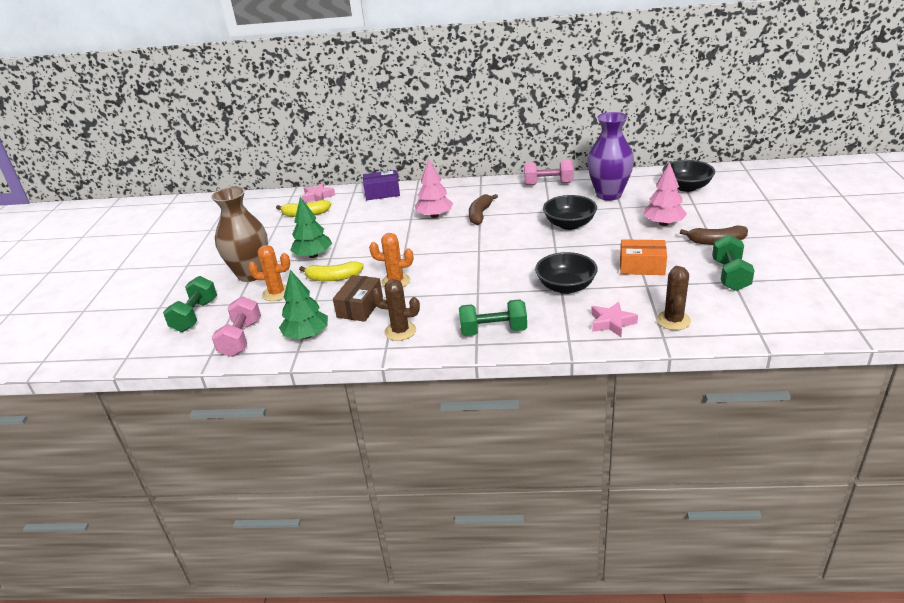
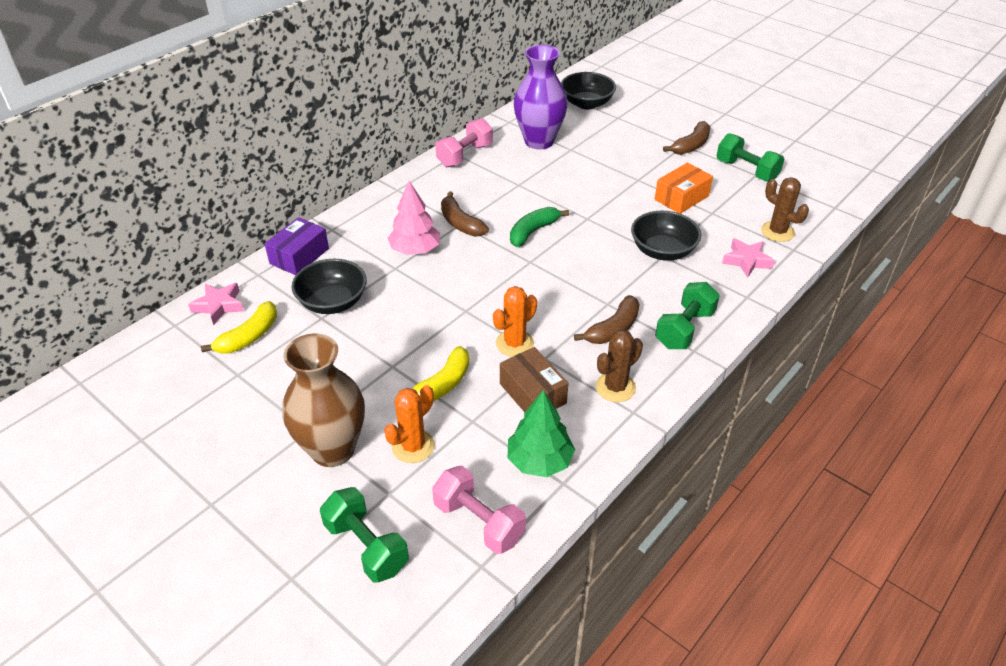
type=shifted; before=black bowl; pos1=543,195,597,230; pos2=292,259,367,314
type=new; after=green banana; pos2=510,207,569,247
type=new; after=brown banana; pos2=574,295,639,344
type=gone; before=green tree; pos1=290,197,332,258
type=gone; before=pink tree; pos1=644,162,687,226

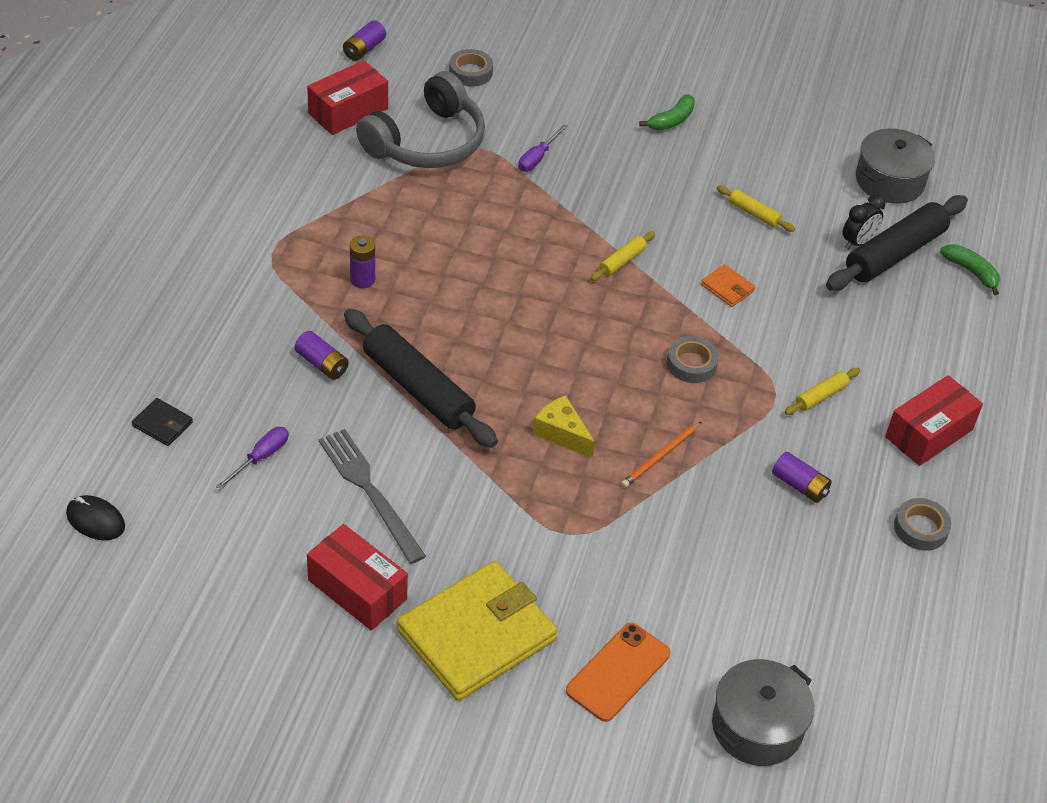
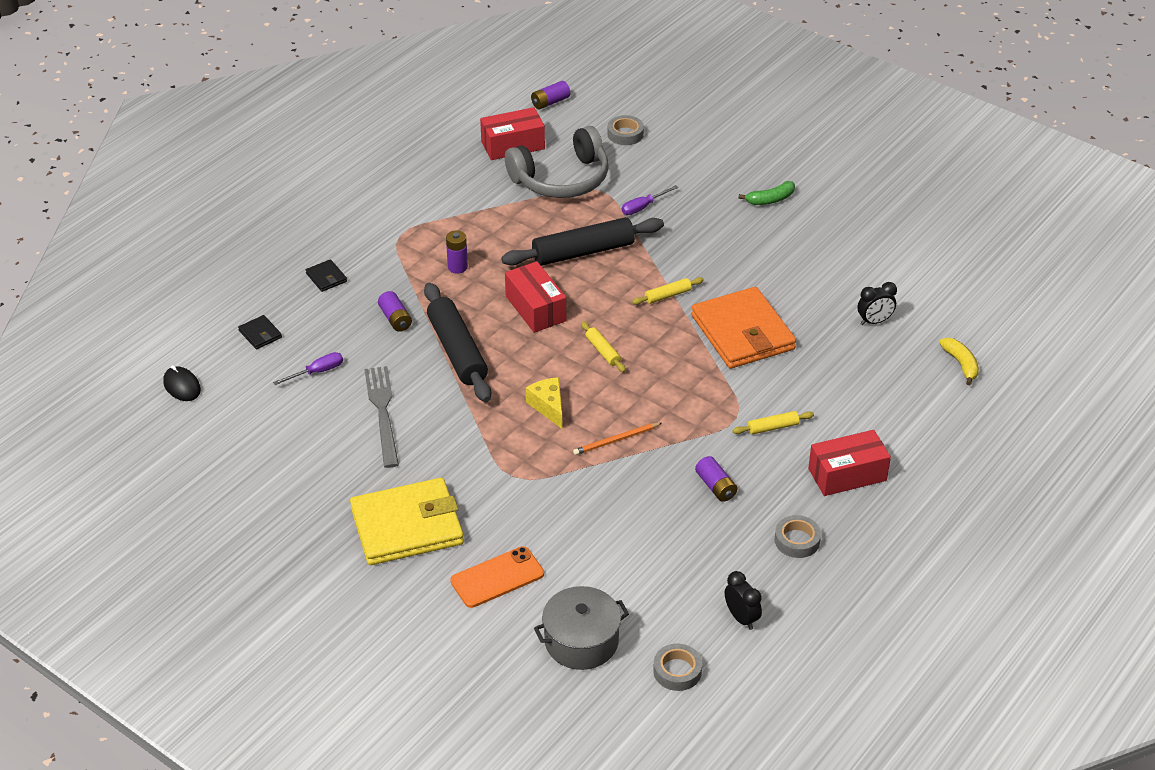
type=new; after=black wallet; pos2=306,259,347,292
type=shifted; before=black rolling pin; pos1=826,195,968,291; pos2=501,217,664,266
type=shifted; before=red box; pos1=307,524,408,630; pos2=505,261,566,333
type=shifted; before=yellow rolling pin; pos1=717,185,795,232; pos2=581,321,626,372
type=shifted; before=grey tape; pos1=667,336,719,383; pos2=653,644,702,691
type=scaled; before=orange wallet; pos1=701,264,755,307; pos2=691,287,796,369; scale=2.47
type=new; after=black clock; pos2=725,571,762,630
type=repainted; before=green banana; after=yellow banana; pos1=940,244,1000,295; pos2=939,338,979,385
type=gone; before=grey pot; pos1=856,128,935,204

§ **WORK INSTRUCTIONS**
Output nothing but the records, word for word, and none of their pictures.

§ **TASK ANSWER**
type=shifted; before=black bowl; pos1=543,195,597,230; pos2=292,259,367,314
type=new; after=green banana; pos2=510,207,569,247
type=new; after=brown banana; pos2=574,295,639,344
type=gone; before=green tree; pos1=290,197,332,258
type=gone; before=pink tree; pos1=644,162,687,226

type=new; after=black wallet; pos2=306,259,347,292
type=shifted; before=black rolling pin; pos1=826,195,968,291; pos2=501,217,664,266
type=shifted; before=red box; pos1=307,524,408,630; pos2=505,261,566,333
type=shifted; before=yellow rolling pin; pos1=717,185,795,232; pos2=581,321,626,372
type=shifted; before=grey tape; pos1=667,336,719,383; pos2=653,644,702,691
type=scaled; before=orange wallet; pos1=701,264,755,307; pos2=691,287,796,369; scale=2.47
type=new; after=black clock; pos2=725,571,762,630
type=repainted; before=green banana; after=yellow banana; pos1=940,244,1000,295; pos2=939,338,979,385
type=gone; before=grey pot; pos1=856,128,935,204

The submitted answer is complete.